Reproduce, exactly, the lines of the material below from the line containing "pink cross: (27, 214) -> (20, 144), moved" through the line containing "gray circle: (196, 484) -> (195, 648), moved", with both end lines included and nothing else.

......

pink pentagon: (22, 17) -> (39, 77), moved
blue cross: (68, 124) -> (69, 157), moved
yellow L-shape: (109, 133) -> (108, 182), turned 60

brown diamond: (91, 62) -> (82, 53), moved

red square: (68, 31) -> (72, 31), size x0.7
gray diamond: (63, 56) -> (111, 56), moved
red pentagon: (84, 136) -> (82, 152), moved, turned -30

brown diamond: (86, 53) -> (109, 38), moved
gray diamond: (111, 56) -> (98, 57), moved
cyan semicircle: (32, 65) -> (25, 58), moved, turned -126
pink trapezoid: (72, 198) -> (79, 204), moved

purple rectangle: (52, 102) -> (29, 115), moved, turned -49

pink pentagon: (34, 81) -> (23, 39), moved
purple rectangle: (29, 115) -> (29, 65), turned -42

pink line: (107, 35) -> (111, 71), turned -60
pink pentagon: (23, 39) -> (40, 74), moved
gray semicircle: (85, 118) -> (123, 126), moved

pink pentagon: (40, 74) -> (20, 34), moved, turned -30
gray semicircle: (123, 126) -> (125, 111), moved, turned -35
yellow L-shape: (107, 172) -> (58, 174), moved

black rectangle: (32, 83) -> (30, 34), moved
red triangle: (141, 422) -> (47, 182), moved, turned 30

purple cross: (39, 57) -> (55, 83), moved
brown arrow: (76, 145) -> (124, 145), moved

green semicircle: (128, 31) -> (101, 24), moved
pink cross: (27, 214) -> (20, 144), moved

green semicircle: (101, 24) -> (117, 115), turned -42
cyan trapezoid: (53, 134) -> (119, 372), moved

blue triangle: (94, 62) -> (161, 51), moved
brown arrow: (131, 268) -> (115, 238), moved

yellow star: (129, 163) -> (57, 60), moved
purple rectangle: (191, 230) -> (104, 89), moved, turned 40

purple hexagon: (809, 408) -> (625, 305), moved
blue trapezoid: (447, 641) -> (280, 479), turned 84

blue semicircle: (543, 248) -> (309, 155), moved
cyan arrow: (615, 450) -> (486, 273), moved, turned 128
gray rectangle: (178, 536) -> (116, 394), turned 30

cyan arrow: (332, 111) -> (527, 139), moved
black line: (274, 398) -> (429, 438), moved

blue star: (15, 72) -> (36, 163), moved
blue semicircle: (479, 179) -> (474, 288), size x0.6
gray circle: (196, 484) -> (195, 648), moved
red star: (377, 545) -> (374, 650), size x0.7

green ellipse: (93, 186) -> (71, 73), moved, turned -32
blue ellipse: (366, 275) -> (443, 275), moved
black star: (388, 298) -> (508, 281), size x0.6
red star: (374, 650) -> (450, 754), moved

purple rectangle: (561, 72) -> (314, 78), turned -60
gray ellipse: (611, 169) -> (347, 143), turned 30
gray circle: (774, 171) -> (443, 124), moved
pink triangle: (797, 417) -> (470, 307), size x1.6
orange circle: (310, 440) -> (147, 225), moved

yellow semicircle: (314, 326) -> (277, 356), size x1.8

......

## Reply to the exercise
pink cross: (27, 214) -> (20, 144), moved

green semicircle: (101, 24) -> (117, 115), turned -42
cyan trapezoid: (53, 134) -> (119, 372), moved

blue triangle: (94, 62) -> (161, 51), moved
brown arrow: (131, 268) -> (115, 238), moved

yellow star: (129, 163) -> (57, 60), moved
purple rectangle: (191, 230) -> (104, 89), moved, turned 40

purple hexagon: (809, 408) -> (625, 305), moved
blue trapezoid: (447, 641) -> (280, 479), turned 84

blue semicircle: (543, 248) -> (309, 155), moved
cyan arrow: (615, 450) -> (486, 273), moved, turned 128
gray rectangle: (178, 536) -> (116, 394), turned 30

cyan arrow: (332, 111) -> (527, 139), moved
black line: (274, 398) -> (429, 438), moved

blue star: (15, 72) -> (36, 163), moved
blue semicircle: (479, 179) -> (474, 288), size x0.6
gray circle: (196, 484) -> (195, 648), moved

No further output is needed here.